» **MATERIAL TO PROCESS**
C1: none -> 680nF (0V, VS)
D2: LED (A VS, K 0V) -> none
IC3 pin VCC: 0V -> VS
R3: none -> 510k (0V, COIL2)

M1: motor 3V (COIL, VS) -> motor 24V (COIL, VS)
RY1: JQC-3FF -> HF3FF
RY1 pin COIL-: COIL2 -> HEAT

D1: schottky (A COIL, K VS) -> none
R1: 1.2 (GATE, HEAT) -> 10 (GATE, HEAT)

* * *

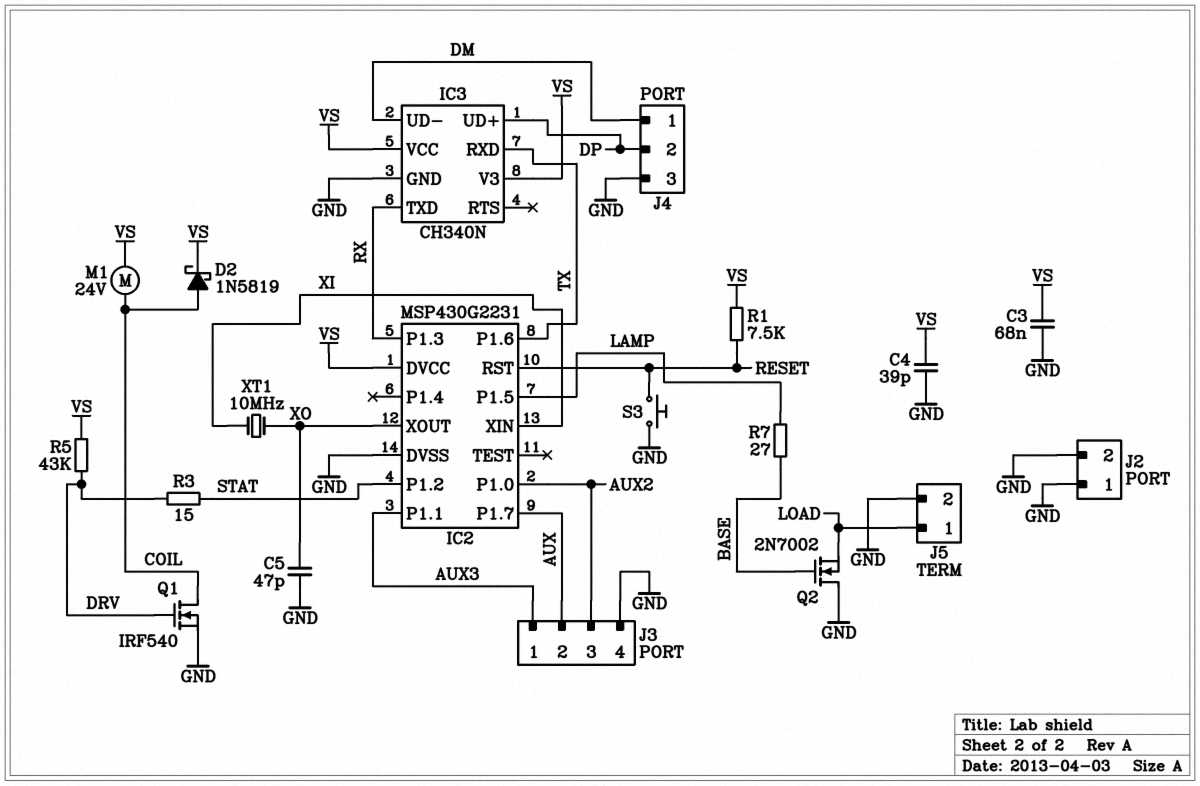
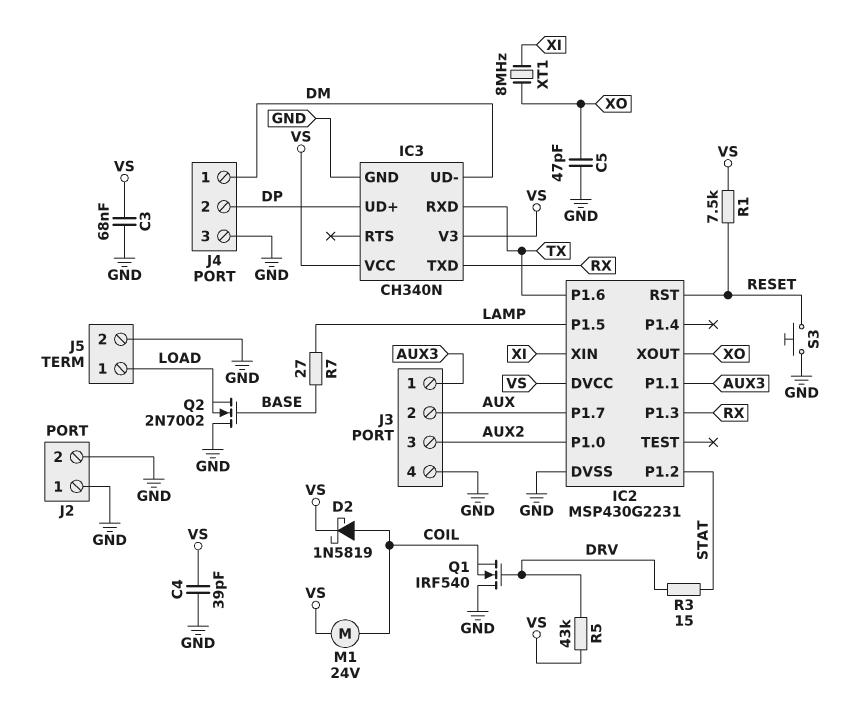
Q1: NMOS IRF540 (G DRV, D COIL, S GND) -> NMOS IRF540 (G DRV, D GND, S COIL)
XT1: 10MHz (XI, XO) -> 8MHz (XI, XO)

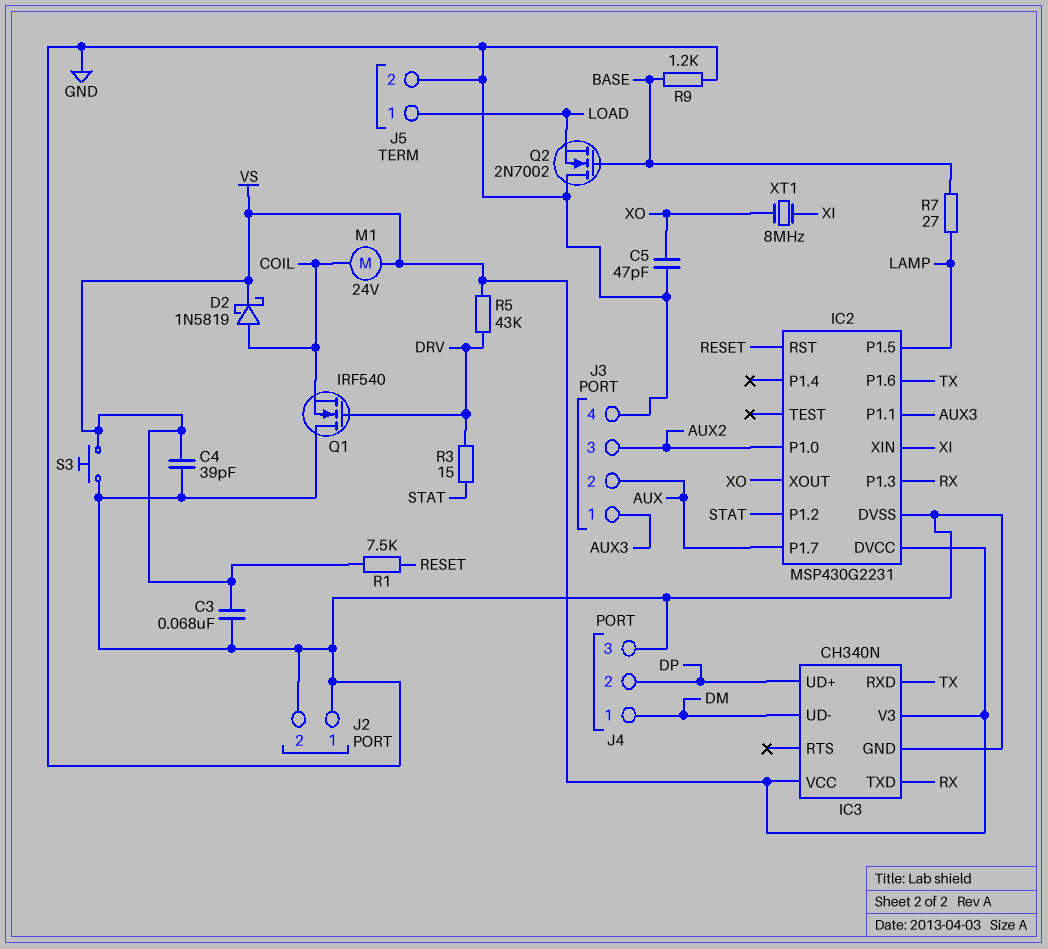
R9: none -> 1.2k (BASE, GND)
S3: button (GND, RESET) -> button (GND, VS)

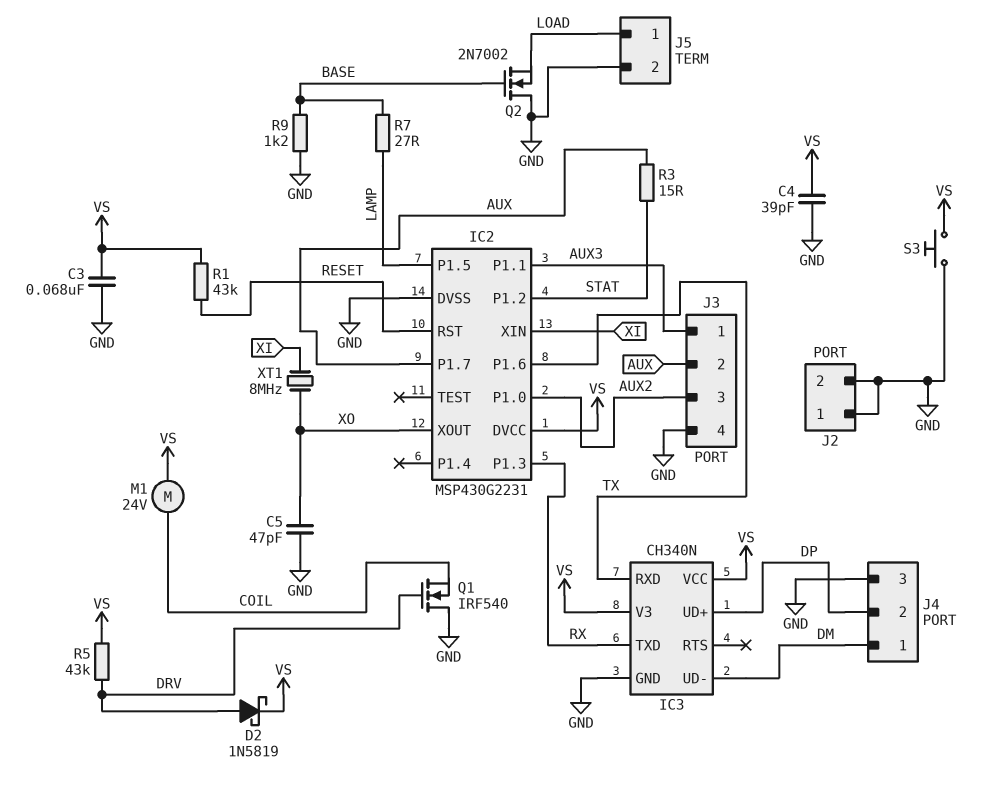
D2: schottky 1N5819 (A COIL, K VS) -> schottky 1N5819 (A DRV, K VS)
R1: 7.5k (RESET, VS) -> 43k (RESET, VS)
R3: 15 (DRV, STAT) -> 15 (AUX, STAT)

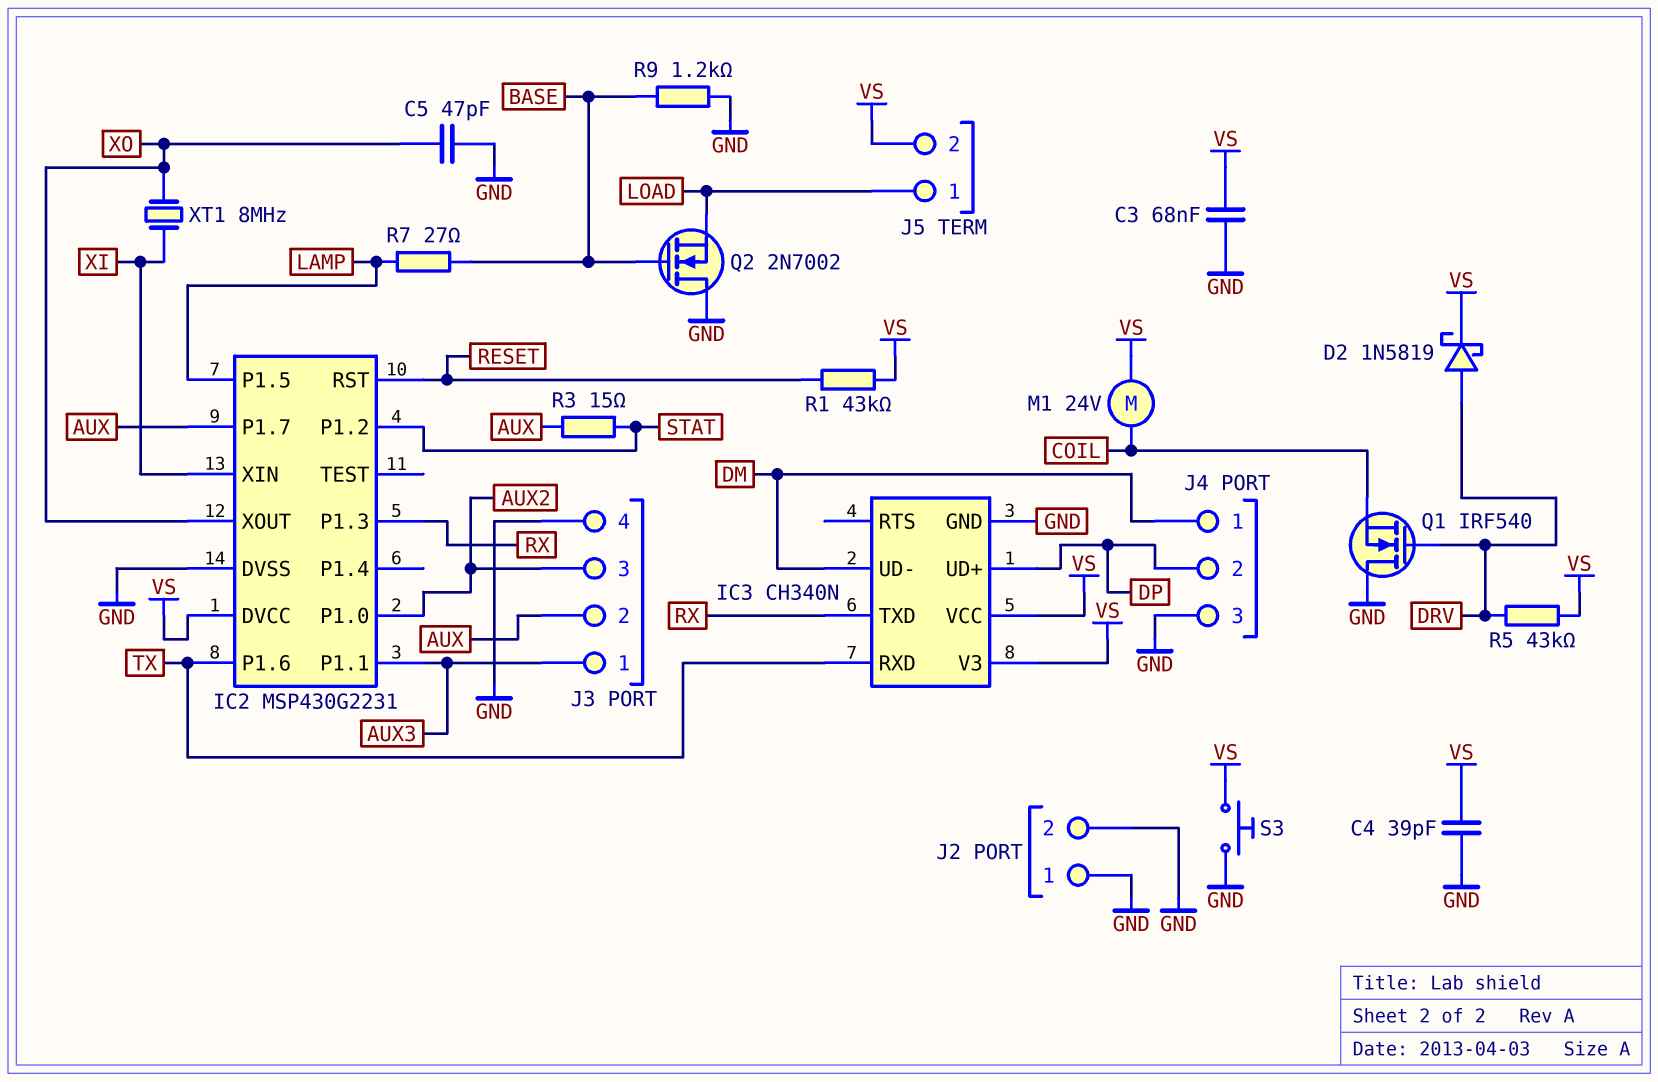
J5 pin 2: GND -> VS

» **TASK DIRECTIONS**
Each line of the material that contains the string "HEAT" has to be copied out.

» **WRITTEN ANSWER**
RY1 pin COIL-: COIL2 -> HEAT
R1: 1.2 (GATE, HEAT) -> 10 (GATE, HEAT)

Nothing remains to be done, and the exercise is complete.